Output exactly the lines that run from the line with "grey bowl [156,460,275,559]" to the end of the material, both ends included, and no other lines.

Material shown:
"""

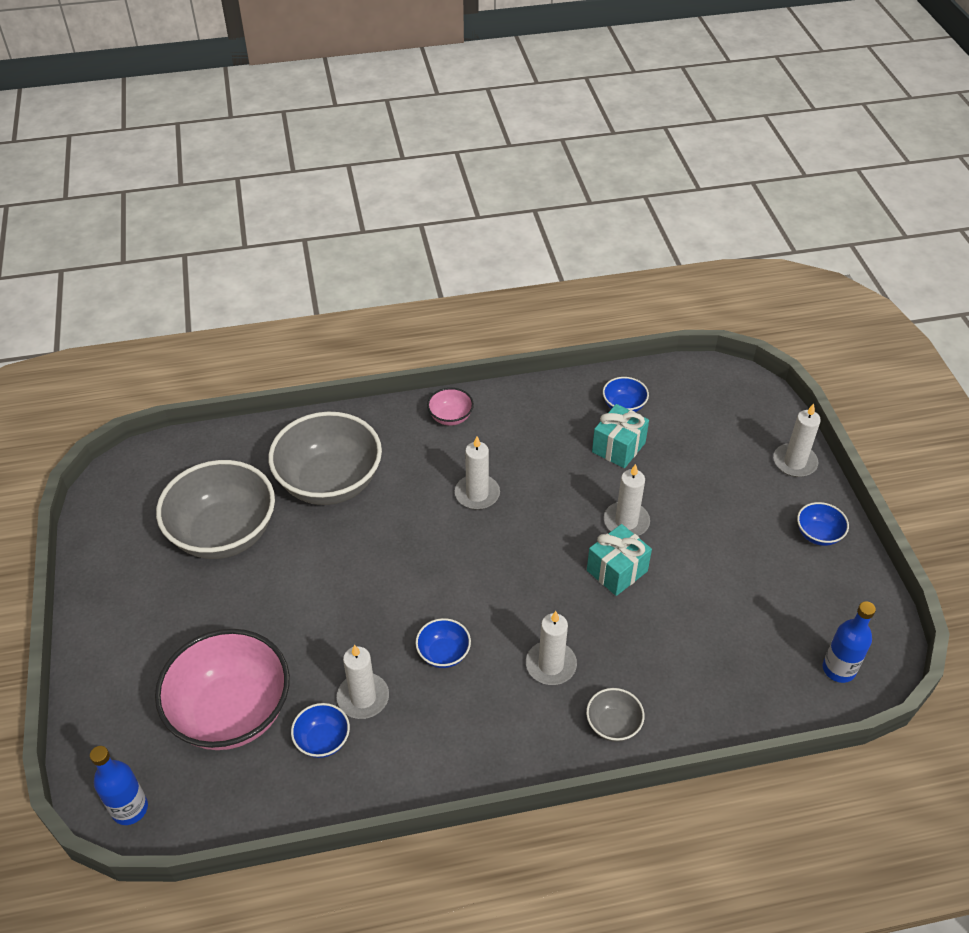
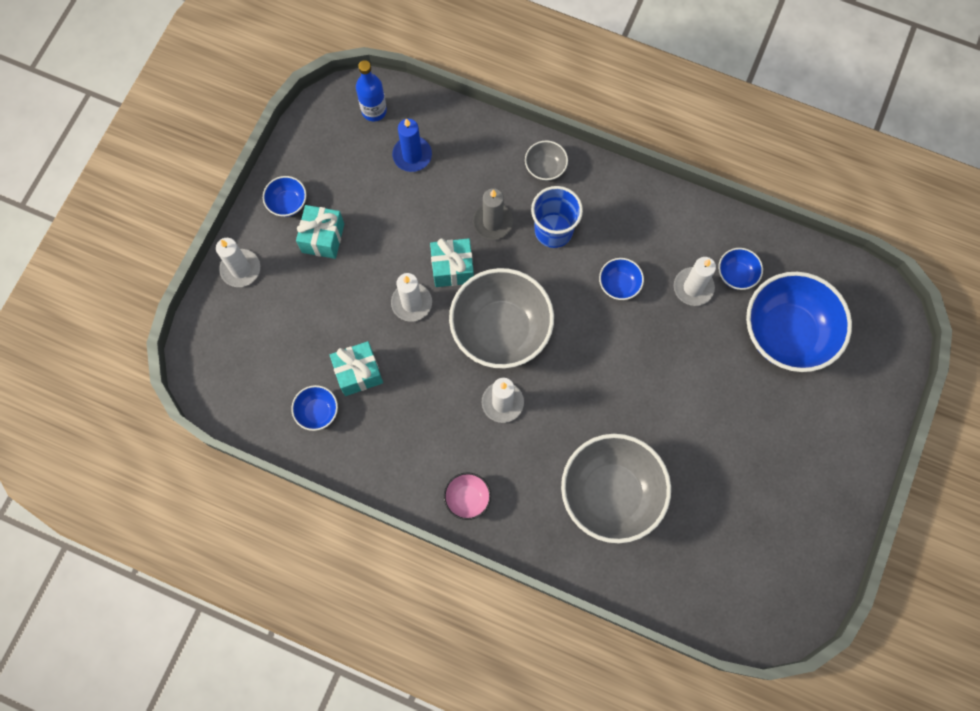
camera: 145 degrees left, 25 degrees up
blue bottle [90,746,148,825] -> none
pink bowl [155,629,290,750] -> blue bowl [746,272,852,372]
grey bowl [156,460,275,559] -> grey bowl moved to [449,268,554,369]
white candle [526,611,577,685] -> blue cup [531,186,583,248]
none -> turquoise gift [296,205,344,259]
none -> blue candle [392,118,432,172]
none -> grey candle [473,188,513,240]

"""

Exercise result:
grey bowl [156,460,275,559] -> grey bowl moved to [449,268,554,369]
white candle [526,611,577,685] -> blue cup [531,186,583,248]
none -> turquoise gift [296,205,344,259]
none -> blue candle [392,118,432,172]
none -> grey candle [473,188,513,240]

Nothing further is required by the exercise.